═══ Available records ═══

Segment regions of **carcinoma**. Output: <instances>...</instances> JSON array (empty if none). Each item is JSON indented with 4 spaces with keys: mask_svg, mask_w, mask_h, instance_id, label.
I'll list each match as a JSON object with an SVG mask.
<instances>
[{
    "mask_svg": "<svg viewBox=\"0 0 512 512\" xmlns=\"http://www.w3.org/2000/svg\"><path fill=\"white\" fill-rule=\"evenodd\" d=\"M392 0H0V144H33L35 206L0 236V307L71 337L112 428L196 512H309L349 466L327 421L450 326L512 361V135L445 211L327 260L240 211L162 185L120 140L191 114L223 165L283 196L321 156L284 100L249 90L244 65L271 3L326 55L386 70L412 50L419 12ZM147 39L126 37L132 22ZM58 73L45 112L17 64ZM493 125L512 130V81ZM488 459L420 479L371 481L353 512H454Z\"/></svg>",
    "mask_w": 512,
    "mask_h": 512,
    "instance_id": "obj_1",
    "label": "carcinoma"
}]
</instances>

═══

Extract the listing in its entirety and repeat it exactly.

Segment regions of **carcinoma**. Output: <instances>...</instances> JSON array (empty if none). Each item is JSON indented with 4 spaces with keys: mask_svg, mask_w, mask_h, instance_id, label.
I'll list each match as a JSON object with an SVG mask.
<instances>
[{
    "mask_svg": "<svg viewBox=\"0 0 512 512\" xmlns=\"http://www.w3.org/2000/svg\"><path fill=\"white\" fill-rule=\"evenodd\" d=\"M392 0H0V144H33L35 206L0 236V307L71 337L112 428L196 512H309L349 466L327 421L450 326L512 361V135L445 211L327 260L240 211L162 185L120 140L191 114L223 165L283 196L321 156L284 100L249 90L244 65L271 3L326 55L386 70L412 50L419 12ZM147 39L126 37L132 22ZM58 73L45 112L17 64ZM493 125L512 130V81ZM488 459L420 479L371 481L353 512H454Z\"/></svg>",
    "mask_w": 512,
    "mask_h": 512,
    "instance_id": "obj_1",
    "label": "carcinoma"
}]
</instances>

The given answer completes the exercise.